◆ HOW TO COMPLETE THIS TASK
Using the data below, return word for word every line from the one holding "camera: 120 degrees right, 15 degrees up" down to the one holding "pink rocket [264,122,298,183]". Leave pictures out.

[Before-and-after object listings]
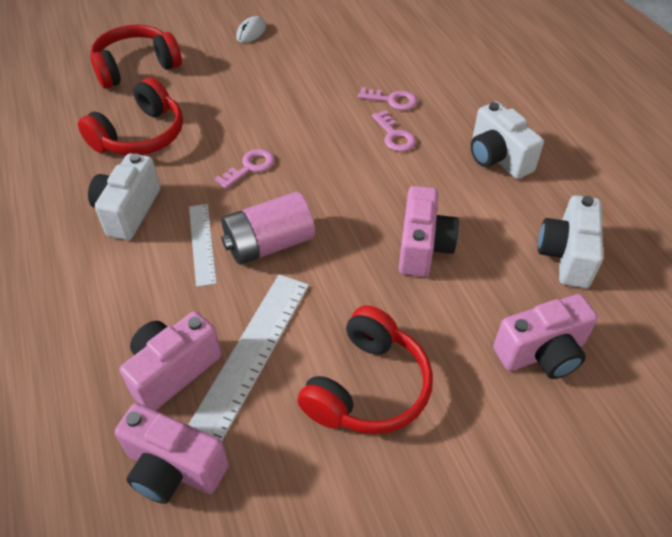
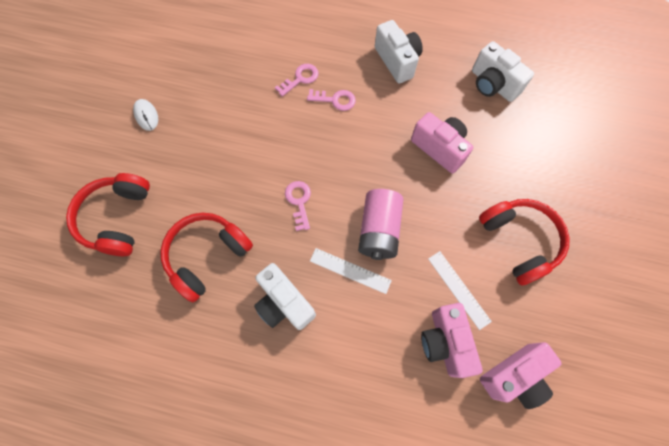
camera: 55 degrees left, 20 degrees up
red headphones [78,77,183,155] -> red headphones turned 120 degrees counterclockwise [160,213,253,302]
white ruler [188,274,309,441] -> white ruler [428,251,492,330], size x0.61
white camera [471,101,544,179] -> white camera turned 120 degrees counterclockwise [375,20,423,83]
pink camera [493,294,598,379] -> none

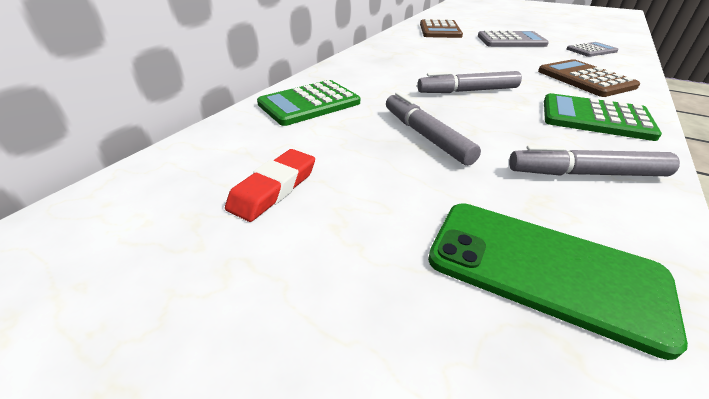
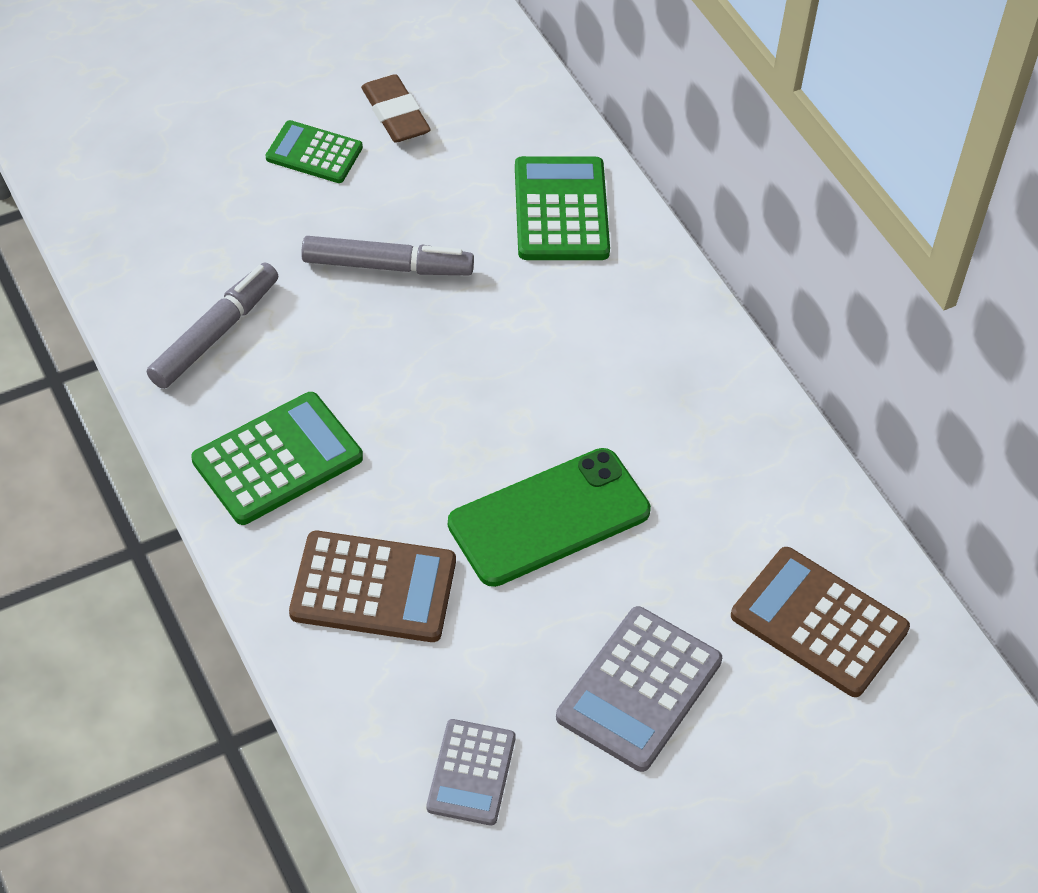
camera: 120 degrees right, 15 degrees up
red eraser [225,149,315,222] -> brown eraser [361,74,431,143]
grey marker [417,71,522,93] -> none
green phone [428,203,688,360] -> green phone moved to [448,448,651,587]
none -> green calculator [266,120,363,183]

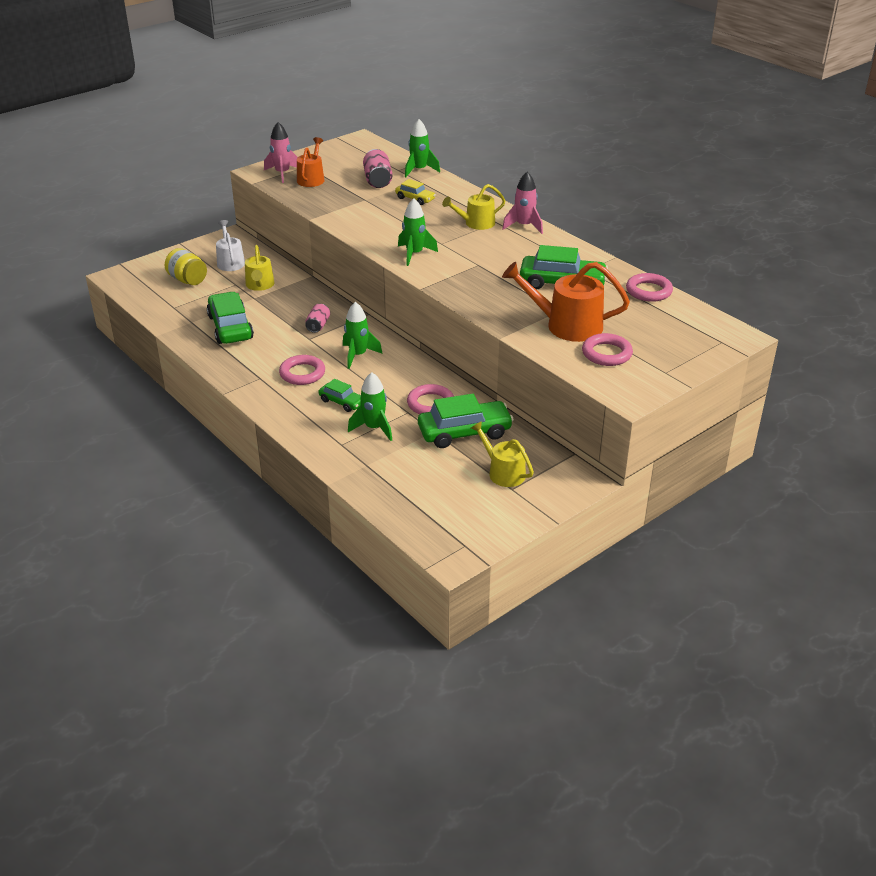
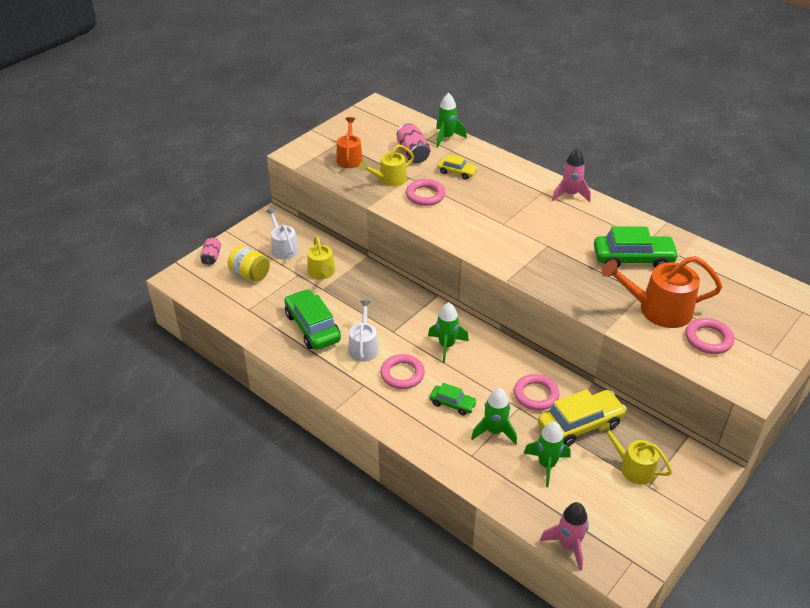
camera: 10 degrees left, 5 degrees up
pink rocket [264,122,298,183] -> pink rocket moved to [540,502,589,570]
pink can [305,304,330,333] -> pink can moved to [200,238,221,266]
green rocket [398,198,438,266] -> green rocket moved to [524,422,571,487]
green car [418,394,514,448] -> yellow car [538,389,627,447]
yellow watering can [442,184,505,230] -> yellow watering can moved to [359,144,414,186]
pink ring [626,273,673,302] -> pink ring moved to [406,179,446,206]
none -> white watering can [349,300,379,362]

◆ TASK OUTPUT
camera: 120 degrees right, 15 degrees up
red eraser [225,149,315,222] -> brown eraser [361,74,431,143]
grey marker [417,71,522,93] -> none
green phone [428,203,688,360] -> green phone moved to [448,448,651,587]
none -> green calculator [266,120,363,183]

camera: 10 degrees left, 5 degrees up
pink rocket [264,122,298,183] -> pink rocket moved to [540,502,589,570]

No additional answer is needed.